--- Directive ---
Pick out the lines below that contain the string "mouse" and copy them all.

--- Data for review ---
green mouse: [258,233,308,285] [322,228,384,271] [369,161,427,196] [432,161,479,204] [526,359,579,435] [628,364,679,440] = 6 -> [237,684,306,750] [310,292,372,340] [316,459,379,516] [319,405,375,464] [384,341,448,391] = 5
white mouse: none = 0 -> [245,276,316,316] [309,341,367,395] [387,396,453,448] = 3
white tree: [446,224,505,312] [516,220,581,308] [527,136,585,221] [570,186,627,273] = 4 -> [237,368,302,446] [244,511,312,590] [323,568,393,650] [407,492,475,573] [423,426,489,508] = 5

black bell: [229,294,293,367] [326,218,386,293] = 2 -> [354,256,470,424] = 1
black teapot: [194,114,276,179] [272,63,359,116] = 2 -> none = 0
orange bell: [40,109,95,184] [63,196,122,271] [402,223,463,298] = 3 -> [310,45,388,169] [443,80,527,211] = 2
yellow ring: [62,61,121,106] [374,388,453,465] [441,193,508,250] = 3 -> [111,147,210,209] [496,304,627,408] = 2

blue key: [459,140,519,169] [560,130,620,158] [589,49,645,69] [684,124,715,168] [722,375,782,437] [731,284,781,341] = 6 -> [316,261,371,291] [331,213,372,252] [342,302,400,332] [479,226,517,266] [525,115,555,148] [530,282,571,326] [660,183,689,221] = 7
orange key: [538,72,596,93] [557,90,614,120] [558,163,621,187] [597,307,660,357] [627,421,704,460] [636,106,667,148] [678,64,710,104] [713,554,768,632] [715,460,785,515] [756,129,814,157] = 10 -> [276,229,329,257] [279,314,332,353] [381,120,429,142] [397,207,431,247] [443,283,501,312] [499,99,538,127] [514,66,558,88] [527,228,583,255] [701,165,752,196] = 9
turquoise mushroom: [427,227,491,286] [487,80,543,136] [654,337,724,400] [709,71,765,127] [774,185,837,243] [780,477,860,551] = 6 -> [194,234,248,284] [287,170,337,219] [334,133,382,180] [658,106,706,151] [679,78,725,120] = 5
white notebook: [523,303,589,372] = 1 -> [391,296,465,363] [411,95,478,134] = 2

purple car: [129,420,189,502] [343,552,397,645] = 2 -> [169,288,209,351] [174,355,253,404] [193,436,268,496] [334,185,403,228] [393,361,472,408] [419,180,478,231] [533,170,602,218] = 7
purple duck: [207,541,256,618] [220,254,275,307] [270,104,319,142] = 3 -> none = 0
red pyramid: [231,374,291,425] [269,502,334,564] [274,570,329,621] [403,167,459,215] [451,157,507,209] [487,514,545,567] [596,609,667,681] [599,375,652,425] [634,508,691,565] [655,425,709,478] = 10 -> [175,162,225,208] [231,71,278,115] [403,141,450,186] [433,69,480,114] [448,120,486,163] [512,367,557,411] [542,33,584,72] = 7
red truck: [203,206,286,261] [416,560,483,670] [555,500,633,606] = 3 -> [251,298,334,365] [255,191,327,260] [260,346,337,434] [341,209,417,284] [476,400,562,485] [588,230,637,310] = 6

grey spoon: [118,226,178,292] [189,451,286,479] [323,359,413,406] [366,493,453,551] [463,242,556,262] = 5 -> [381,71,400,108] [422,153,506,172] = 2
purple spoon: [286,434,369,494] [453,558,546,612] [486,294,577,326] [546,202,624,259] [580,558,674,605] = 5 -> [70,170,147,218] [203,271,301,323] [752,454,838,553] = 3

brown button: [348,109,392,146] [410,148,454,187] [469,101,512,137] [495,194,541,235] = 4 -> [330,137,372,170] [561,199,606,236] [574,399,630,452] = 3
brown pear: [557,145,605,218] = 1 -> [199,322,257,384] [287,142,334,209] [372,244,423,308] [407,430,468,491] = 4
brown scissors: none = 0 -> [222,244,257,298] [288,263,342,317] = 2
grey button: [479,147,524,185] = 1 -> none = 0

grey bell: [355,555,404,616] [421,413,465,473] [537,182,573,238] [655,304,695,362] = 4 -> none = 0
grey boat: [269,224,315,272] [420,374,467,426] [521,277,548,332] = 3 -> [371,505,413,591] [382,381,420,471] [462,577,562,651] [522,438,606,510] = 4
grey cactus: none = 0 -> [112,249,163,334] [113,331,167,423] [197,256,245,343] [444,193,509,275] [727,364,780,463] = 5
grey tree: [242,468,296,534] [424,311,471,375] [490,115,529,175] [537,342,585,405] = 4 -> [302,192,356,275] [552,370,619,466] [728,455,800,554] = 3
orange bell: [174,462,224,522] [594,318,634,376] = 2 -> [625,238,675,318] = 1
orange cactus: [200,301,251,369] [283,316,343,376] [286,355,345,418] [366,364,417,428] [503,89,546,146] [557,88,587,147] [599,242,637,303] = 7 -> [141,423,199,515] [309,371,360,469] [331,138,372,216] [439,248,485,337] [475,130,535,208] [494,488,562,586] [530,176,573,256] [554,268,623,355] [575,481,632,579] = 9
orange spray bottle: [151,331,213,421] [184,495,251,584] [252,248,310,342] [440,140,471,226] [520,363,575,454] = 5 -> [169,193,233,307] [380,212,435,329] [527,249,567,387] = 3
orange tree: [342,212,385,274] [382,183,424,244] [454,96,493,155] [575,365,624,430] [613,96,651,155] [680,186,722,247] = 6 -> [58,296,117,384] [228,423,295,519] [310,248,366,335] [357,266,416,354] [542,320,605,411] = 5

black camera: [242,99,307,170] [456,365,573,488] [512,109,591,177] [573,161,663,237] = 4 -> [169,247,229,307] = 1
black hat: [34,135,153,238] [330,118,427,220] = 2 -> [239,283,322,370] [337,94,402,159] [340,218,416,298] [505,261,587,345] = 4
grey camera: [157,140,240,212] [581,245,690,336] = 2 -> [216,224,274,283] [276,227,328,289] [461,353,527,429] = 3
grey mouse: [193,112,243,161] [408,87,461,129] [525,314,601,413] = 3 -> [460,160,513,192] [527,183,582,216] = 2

--- Solved problem ---
green mouse: [258,233,308,285] [322,228,384,271] [369,161,427,196] [432,161,479,204] [526,359,579,435] [628,364,679,440] = 6 -> [237,684,306,750] [310,292,372,340] [316,459,379,516] [319,405,375,464] [384,341,448,391] = 5
white mouse: none = 0 -> [245,276,316,316] [309,341,367,395] [387,396,453,448] = 3
grey mouse: [193,112,243,161] [408,87,461,129] [525,314,601,413] = 3 -> [460,160,513,192] [527,183,582,216] = 2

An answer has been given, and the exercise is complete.